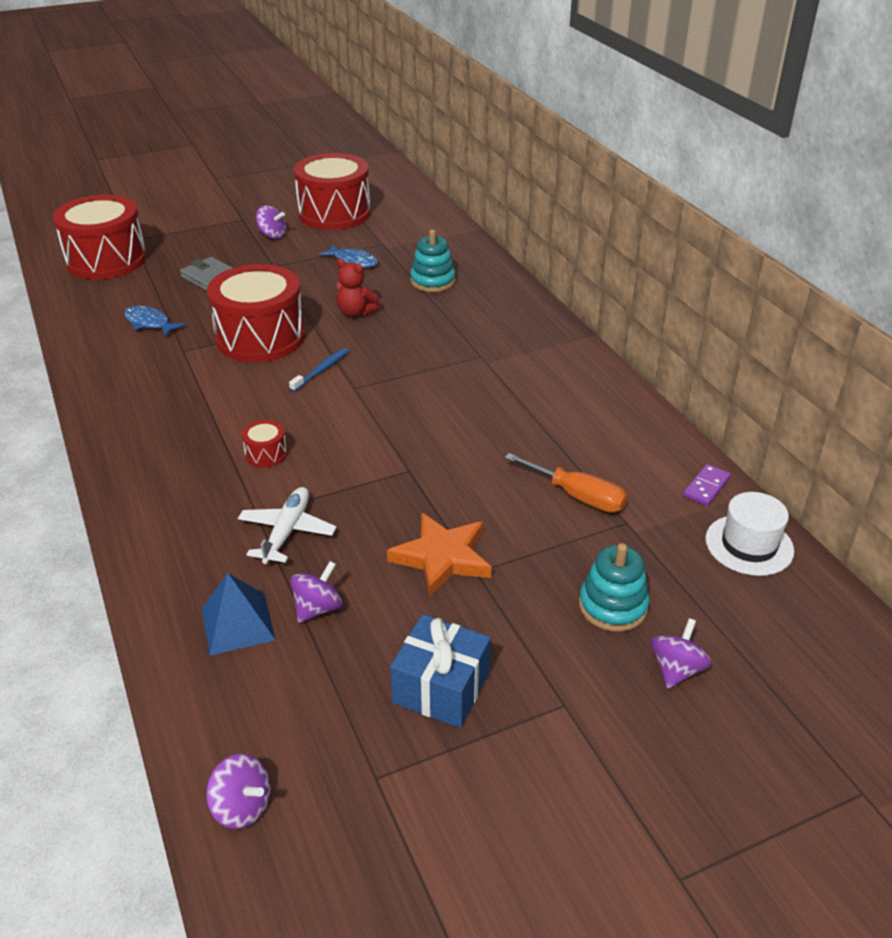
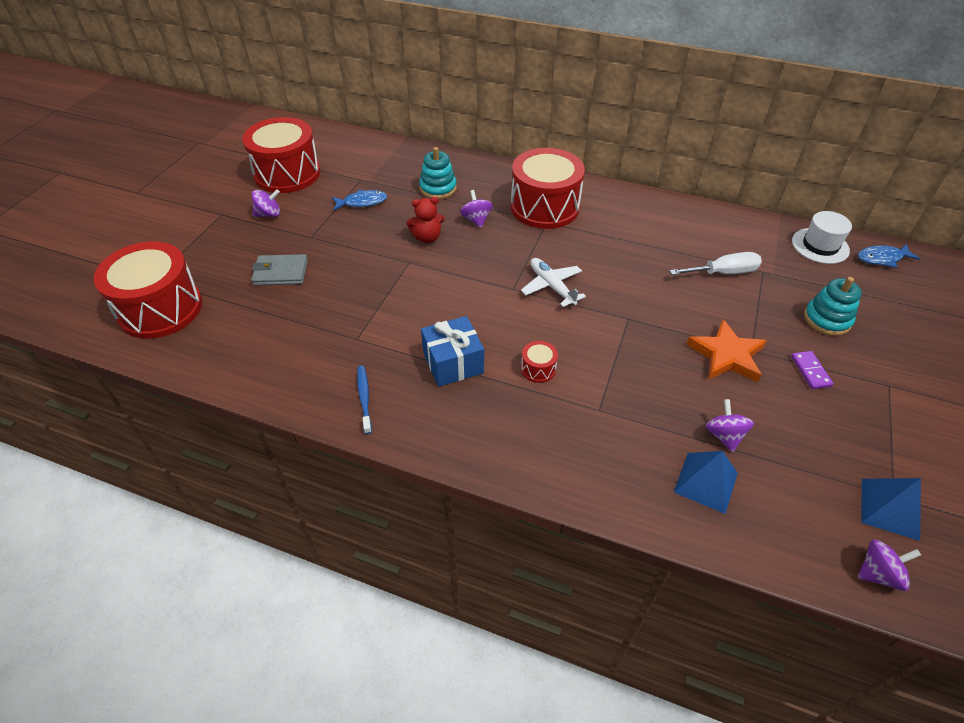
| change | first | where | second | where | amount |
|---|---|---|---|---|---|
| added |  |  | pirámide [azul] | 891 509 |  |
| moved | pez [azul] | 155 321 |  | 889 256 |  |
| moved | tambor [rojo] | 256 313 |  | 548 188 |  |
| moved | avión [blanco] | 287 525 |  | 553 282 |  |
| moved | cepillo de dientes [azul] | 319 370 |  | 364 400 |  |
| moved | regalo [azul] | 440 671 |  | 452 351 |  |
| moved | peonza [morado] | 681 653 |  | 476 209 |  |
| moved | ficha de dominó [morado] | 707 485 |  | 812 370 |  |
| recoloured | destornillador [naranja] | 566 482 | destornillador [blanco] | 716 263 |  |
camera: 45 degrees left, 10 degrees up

· · · · ·

TASK GOAL: Only the lines from the one with "recoloured | destornillador" through the last line of the material above are to be duplicated, exactly and with both ends kept.

RESPONSE TO THE TASK:
| recoloured | destornillador [naranja] | 566 482 | destornillador [blanco] | 716 263 |  |
camera: 45 degrees left, 10 degrees up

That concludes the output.